====== STUDY MATERIAL ======

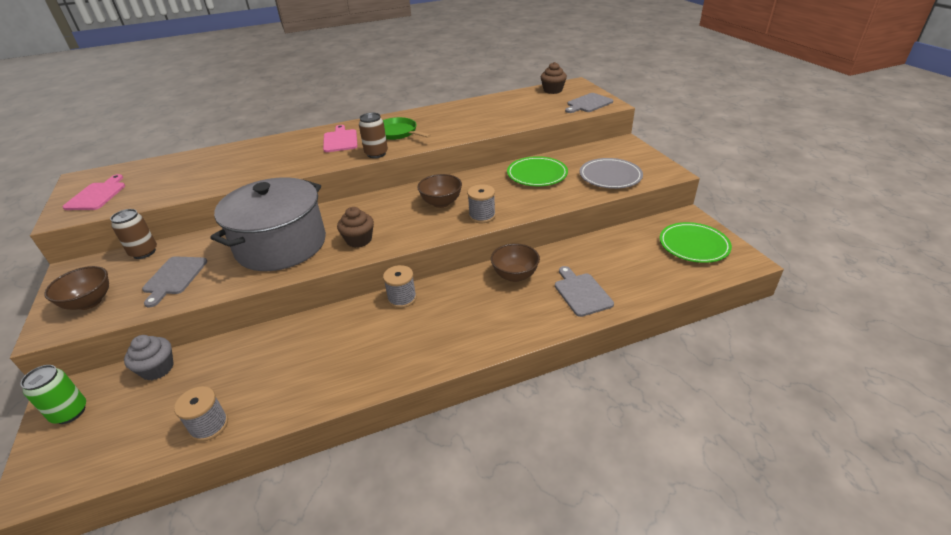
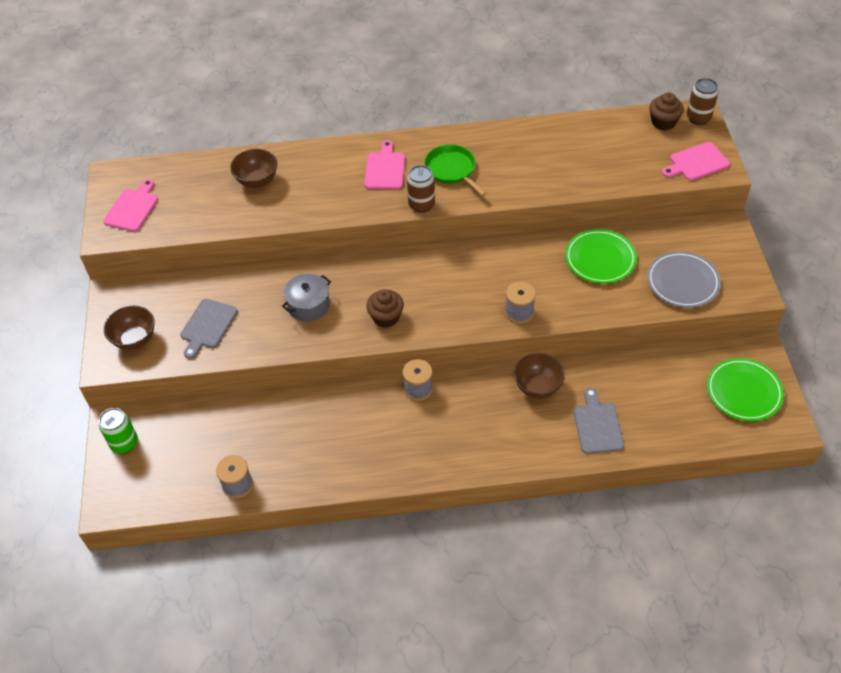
camera: 15 degrees right, 15 degrees up
brown can [110,209,157,259] -> brown can moved to [687,78,719,125]
grey cupcake [124,335,174,380] -> none
grey pot [210,177,326,271] -> grey pot [282,274,331,322], size x0.46
brown bowl [417,174,462,208] -> brown bowl moved to [230,149,277,188]
grey cutting board [565,93,613,113] -> pink cutting board [662,142,730,181]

======

• **PROBLEM**:
Output, and output only, the lines from the one containing "grey cupcake [124,335,174,380] -> none" through the last line of the data above.

• **TASK RESULT**:
grey cupcake [124,335,174,380] -> none
grey pot [210,177,326,271] -> grey pot [282,274,331,322], size x0.46
brown bowl [417,174,462,208] -> brown bowl moved to [230,149,277,188]
grey cutting board [565,93,613,113] -> pink cutting board [662,142,730,181]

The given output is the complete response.